§ **AVAILABLE DATA**:
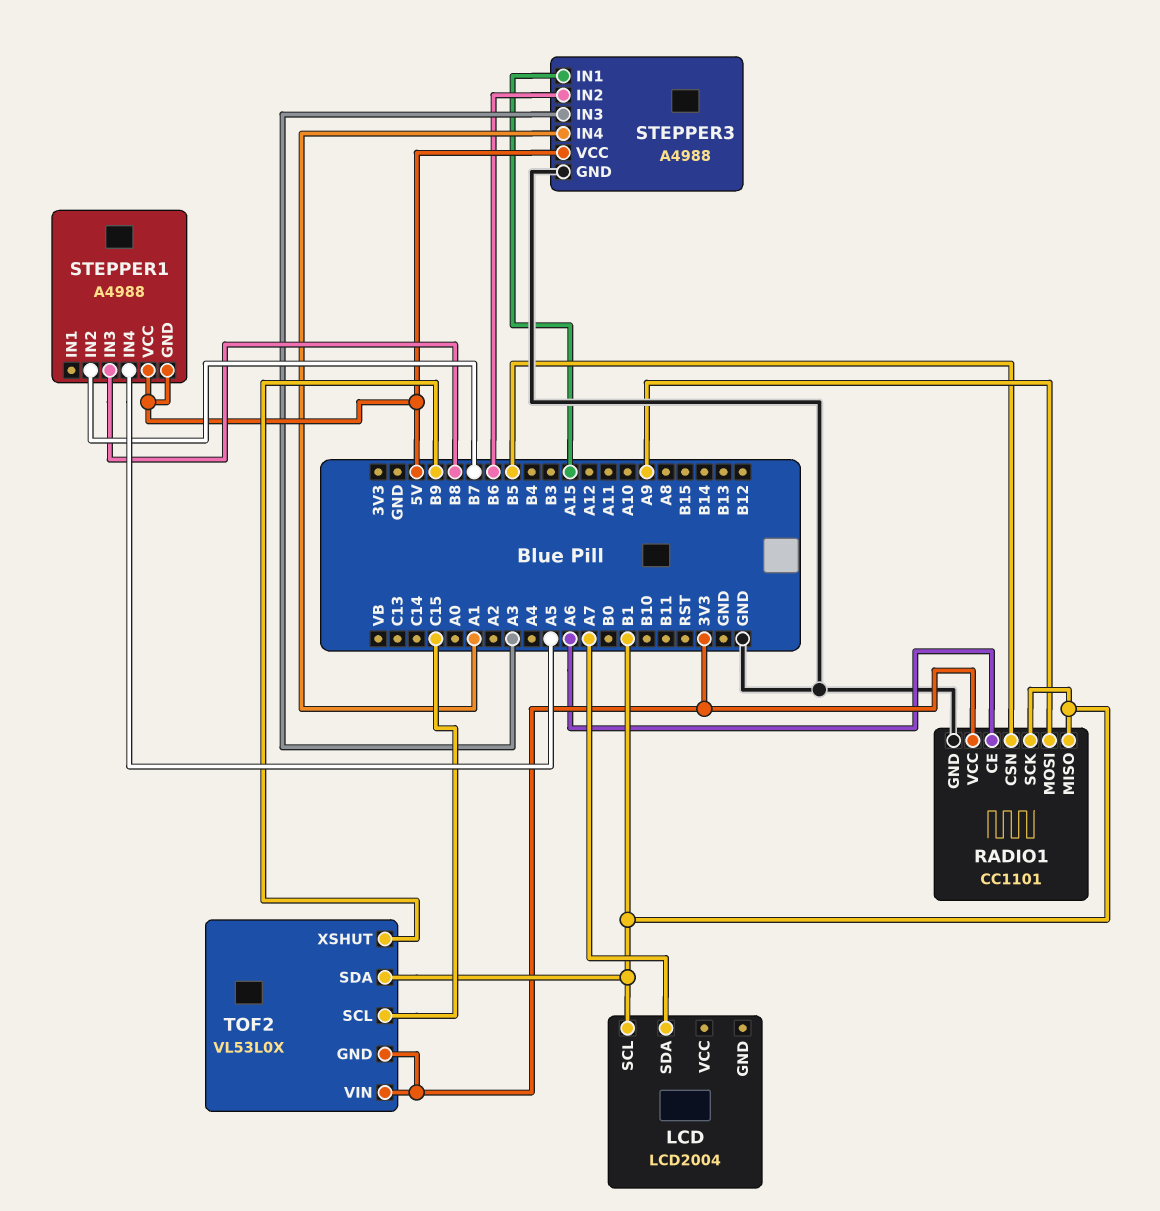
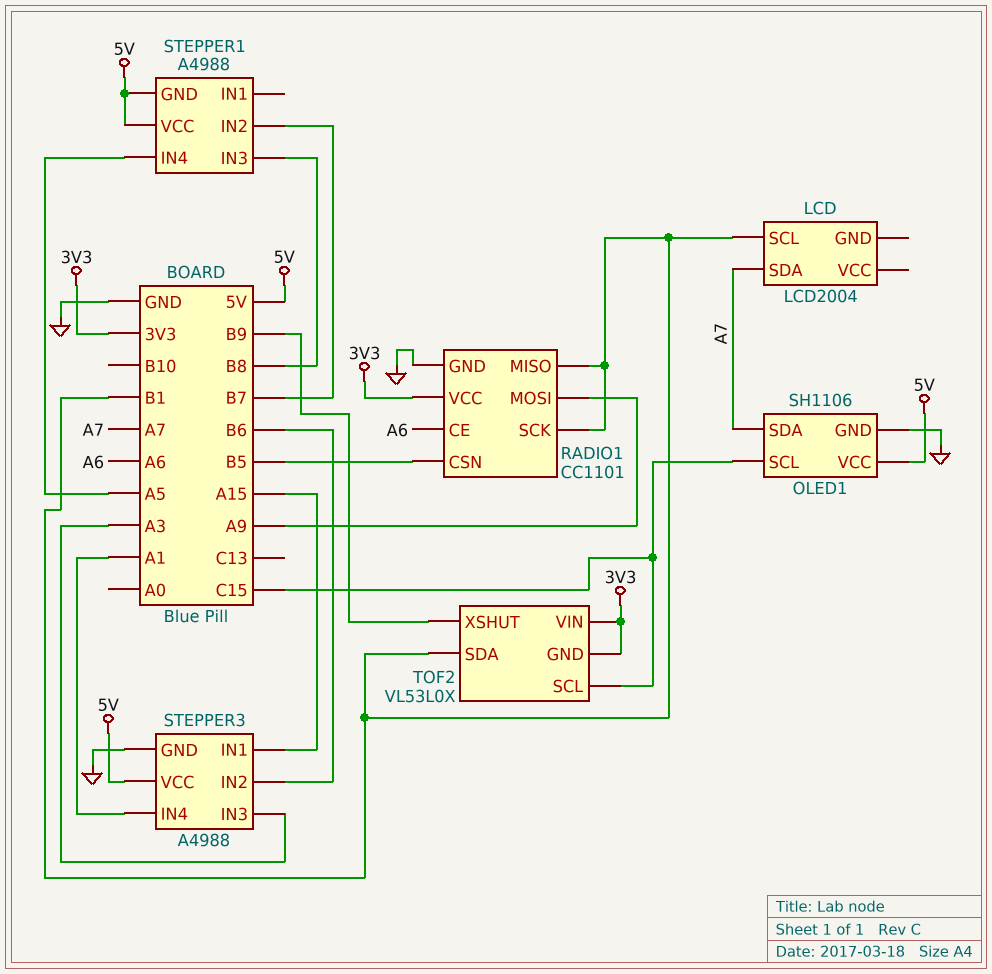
OLED1: none -> SH1106
OLED1 pin GND: none -> GND
OLED1 pin SCL: none -> C15
OLED1 pin SDA: none -> A7
OLED1 pin VCC: none -> 5V

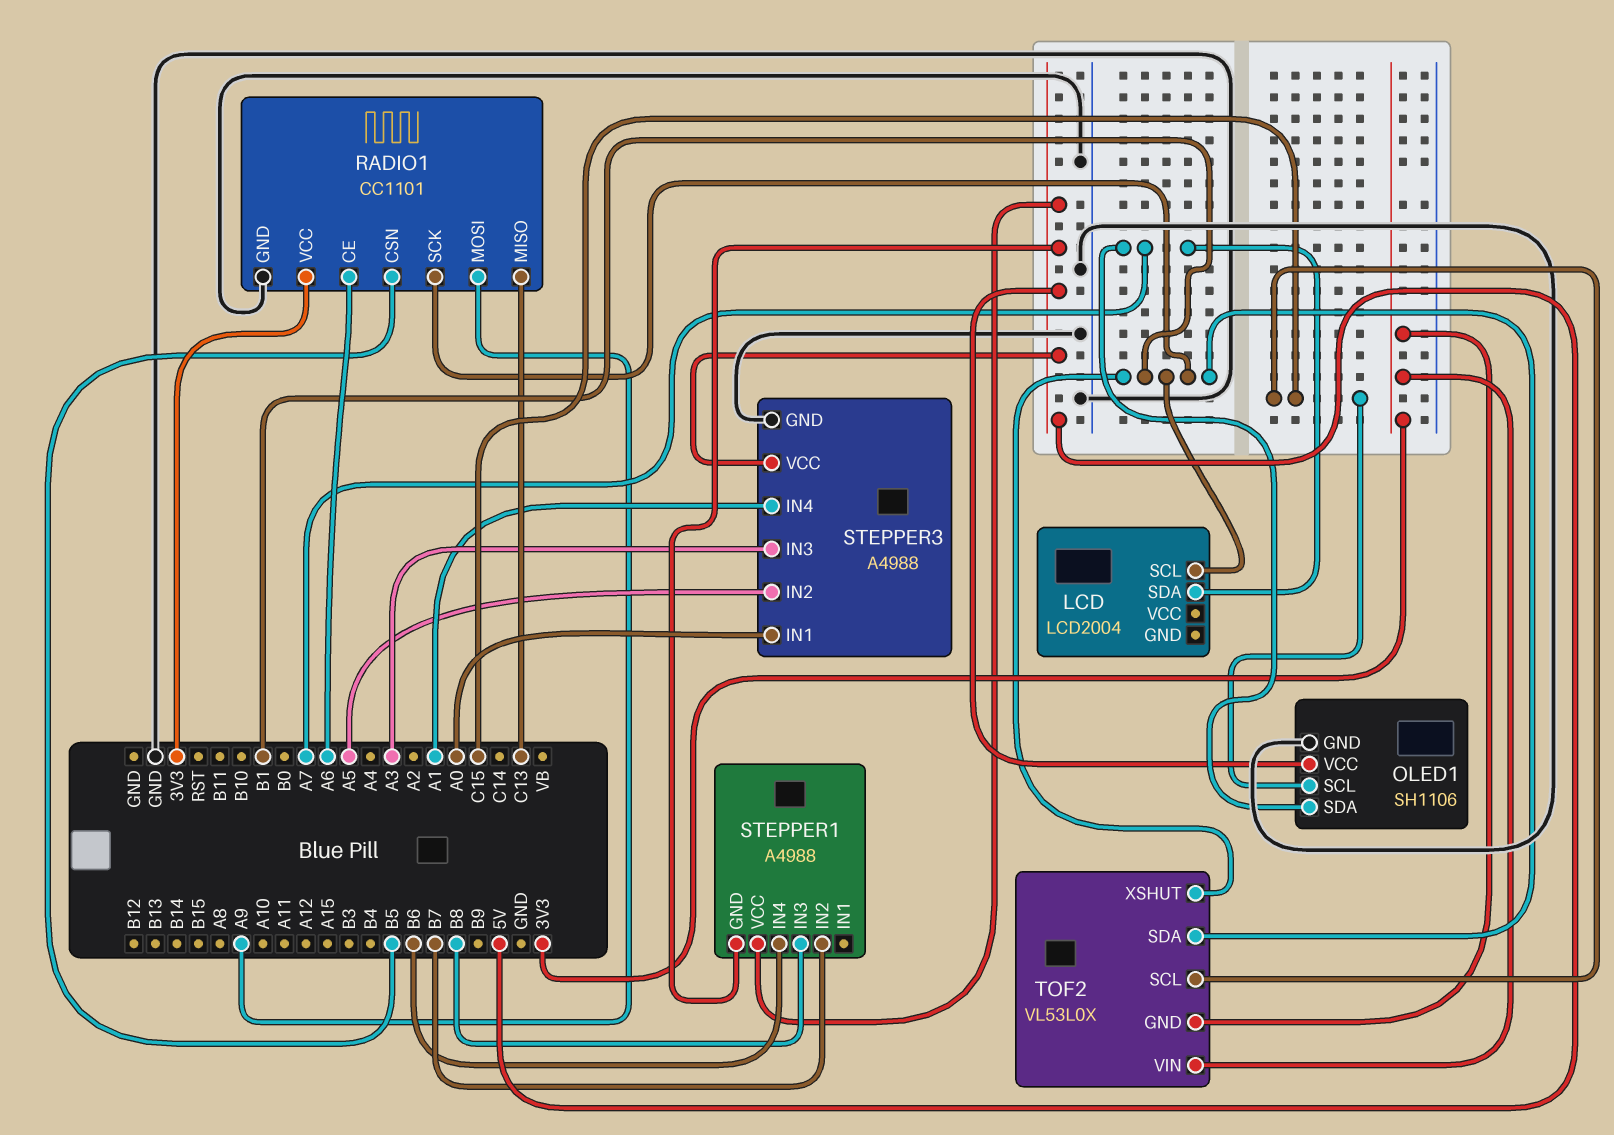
RADIO1 pin MISO: B1 -> C13
STEPPER1 pin IN4: A5 -> B6
STEPPER3 pin IN1: A15 -> A0
STEPPER3 pin IN2: B6 -> A5
TOF2 pin XSHUT: B9 -> B1

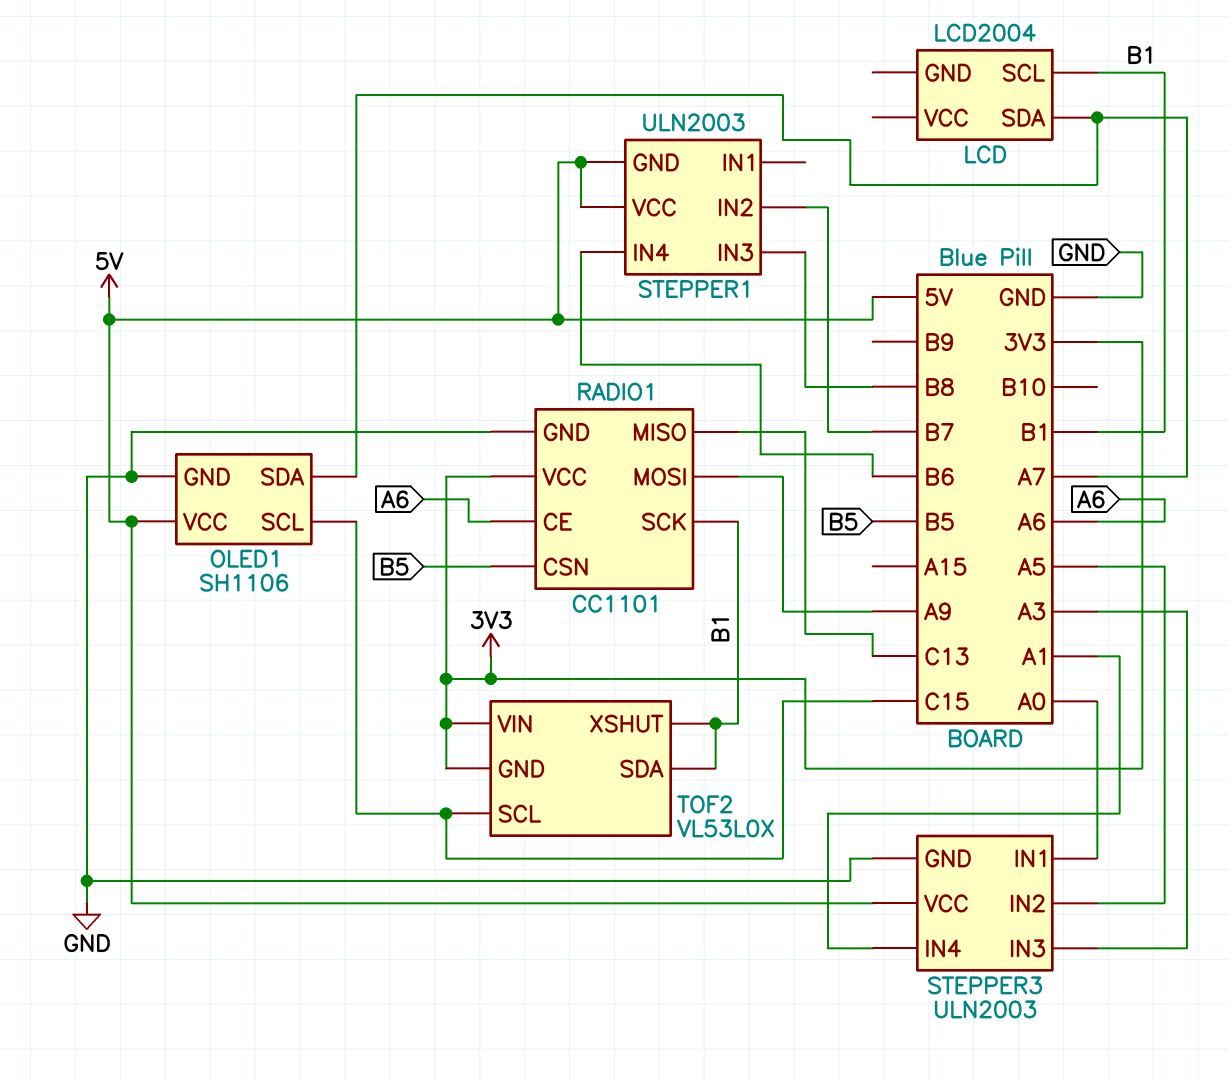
STEPPER1: A4988 -> ULN2003
STEPPER3: A4988 -> ULN2003

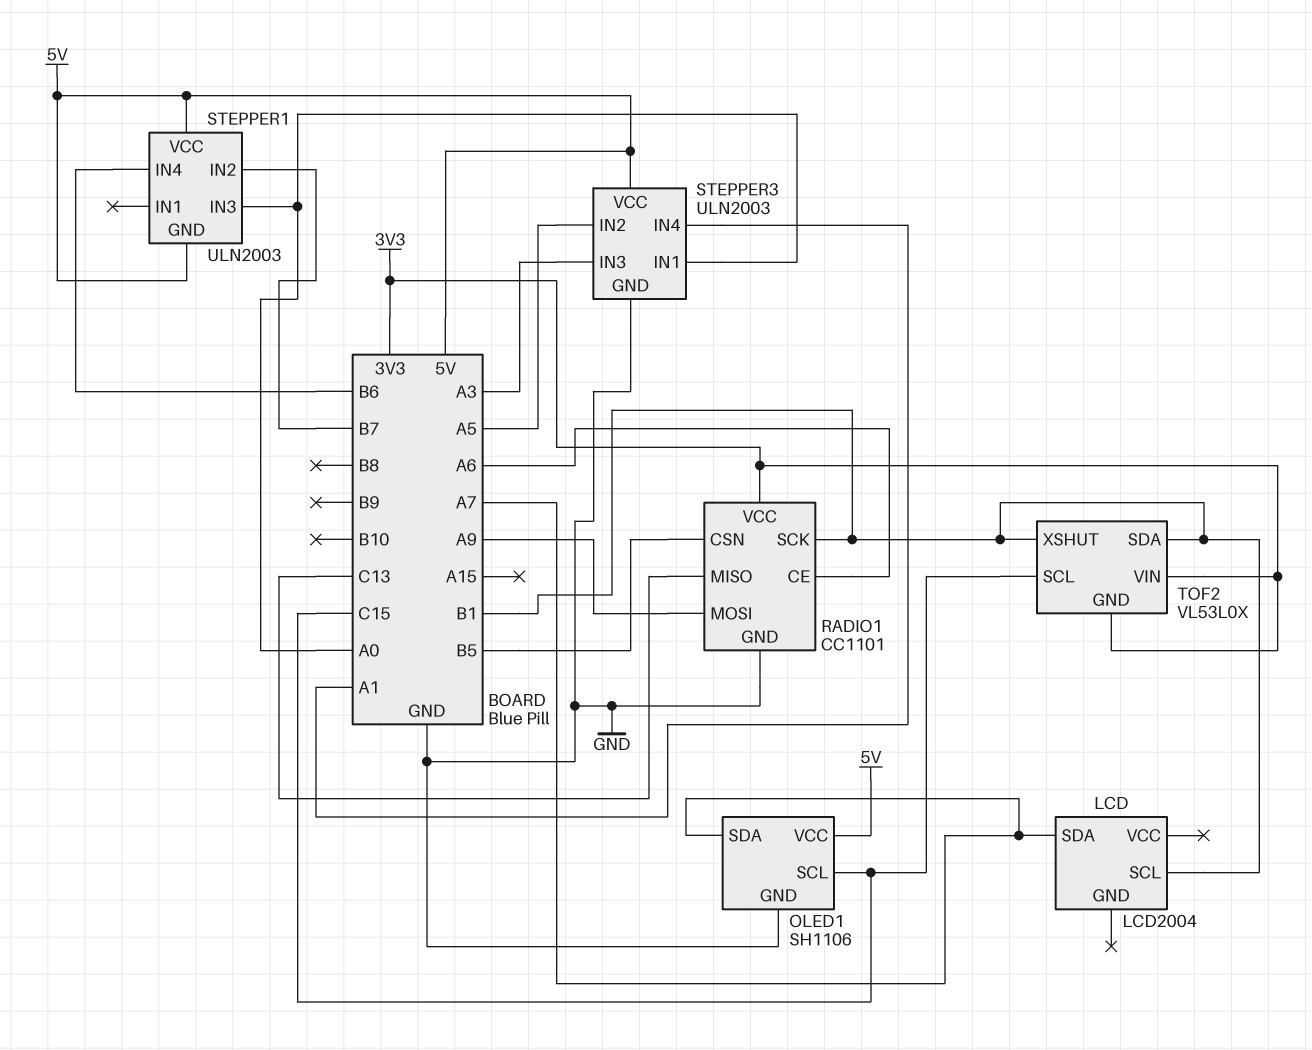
STEPPER1 pin IN3: B8 -> A0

§ **WHAT YOU NEED TO DO**:
Each entry should come back exactly as written, with its pictures omitted.

§ **RESPONSE**:
OLED1: none -> SH1106
OLED1 pin GND: none -> GND
OLED1 pin SCL: none -> C15
OLED1 pin SDA: none -> A7
OLED1 pin VCC: none -> 5V

RADIO1 pin MISO: B1 -> C13
STEPPER1 pin IN4: A5 -> B6
STEPPER3 pin IN1: A15 -> A0
STEPPER3 pin IN2: B6 -> A5
TOF2 pin XSHUT: B9 -> B1

STEPPER1: A4988 -> ULN2003
STEPPER3: A4988 -> ULN2003

STEPPER1 pin IN3: B8 -> A0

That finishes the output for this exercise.